[Supplied data Boundary: Start]
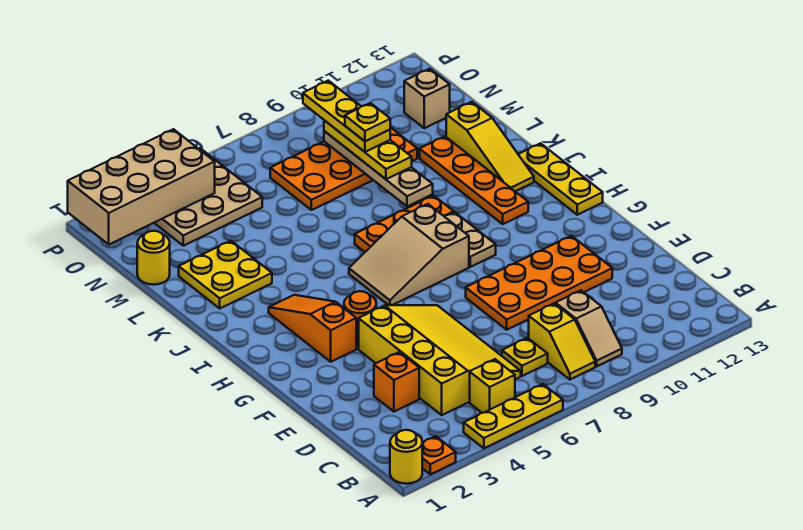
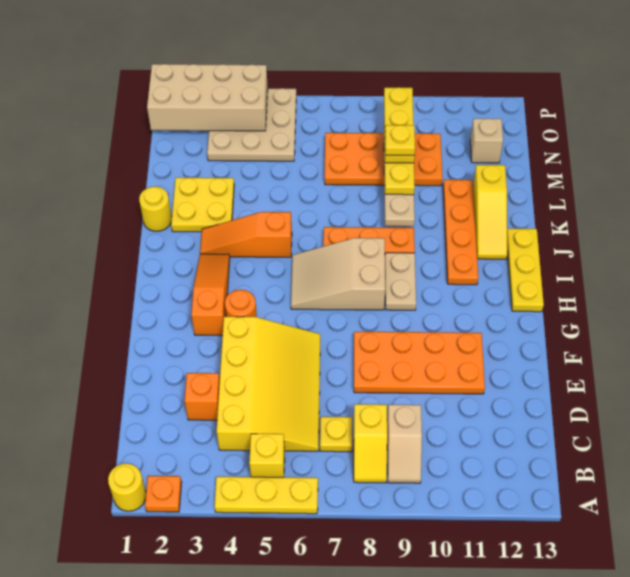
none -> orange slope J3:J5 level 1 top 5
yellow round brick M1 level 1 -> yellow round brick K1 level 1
[Supplied data Boundary: End]
[Supplied data Boundary: Start]
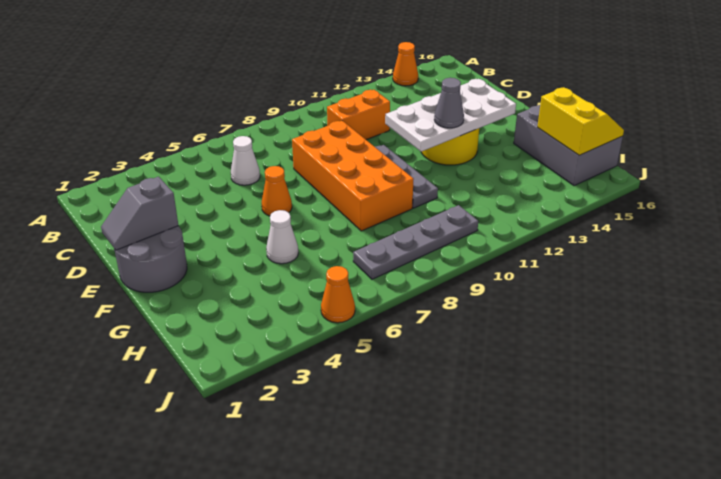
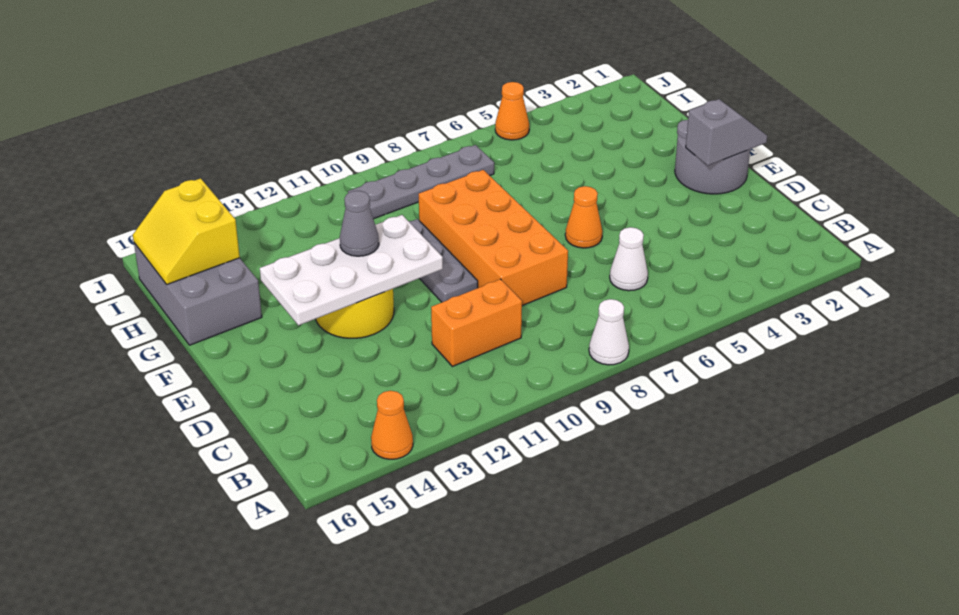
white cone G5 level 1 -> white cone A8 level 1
[Supplied data Boundary: End]
The task: Given the records above, return exactly the lines starting at the line containing "none -> orange slope J3:J5 level 1 top 5" and ending at the line containing "yellow round brick M1", including both.

Result of the task:
none -> orange slope J3:J5 level 1 top 5
yellow round brick M1 level 1 -> yellow round brick K1 level 1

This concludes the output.